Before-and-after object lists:
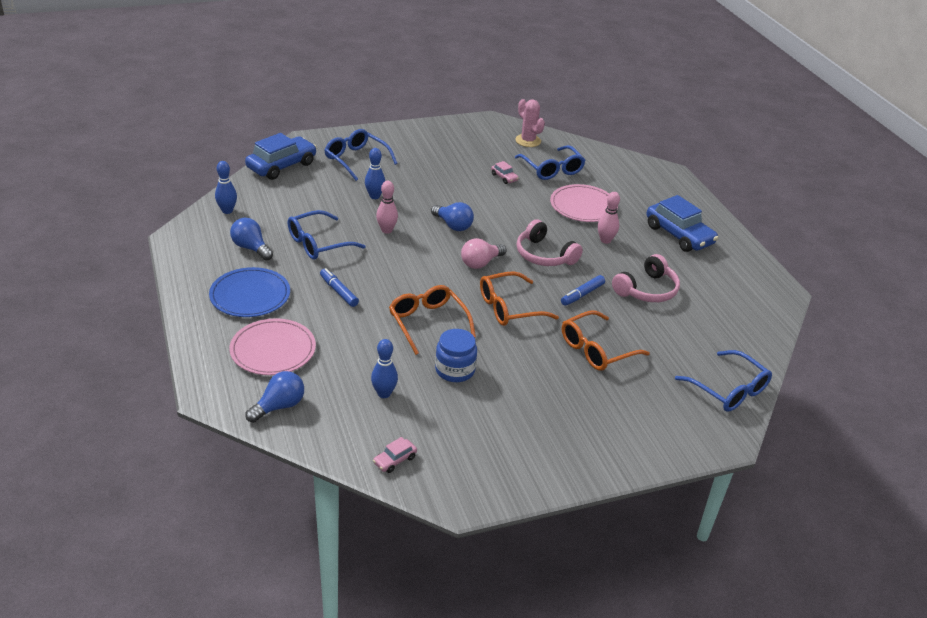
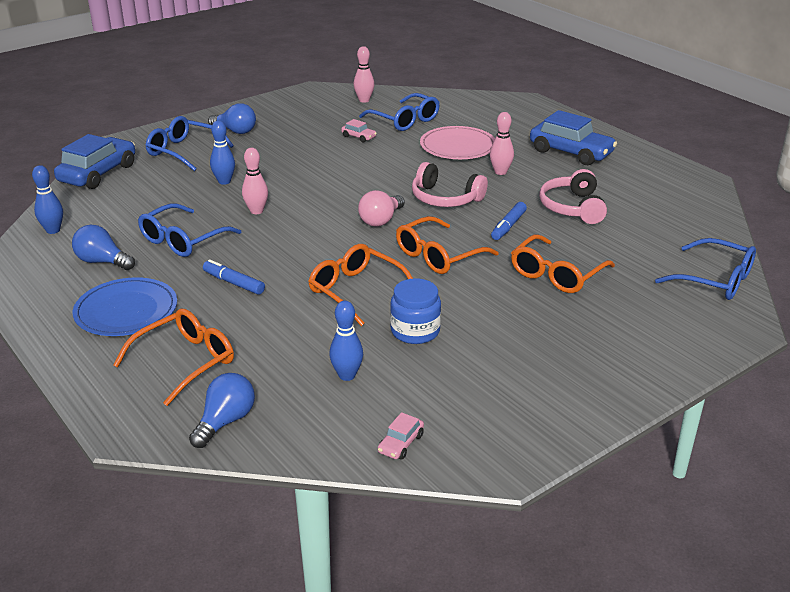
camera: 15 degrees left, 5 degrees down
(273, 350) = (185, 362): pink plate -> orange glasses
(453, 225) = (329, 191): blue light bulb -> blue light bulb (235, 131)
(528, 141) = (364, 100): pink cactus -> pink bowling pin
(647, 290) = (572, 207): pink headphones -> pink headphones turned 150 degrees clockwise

What the task asks: Give the records back exactly, with no pictures.

Answer to this problem:
camera: 15 degrees left, 5 degrees down
(273, 350) = (185, 362): pink plate -> orange glasses
(453, 225) = (329, 191): blue light bulb -> blue light bulb (235, 131)
(528, 141) = (364, 100): pink cactus -> pink bowling pin
(647, 290) = (572, 207): pink headphones -> pink headphones turned 150 degrees clockwise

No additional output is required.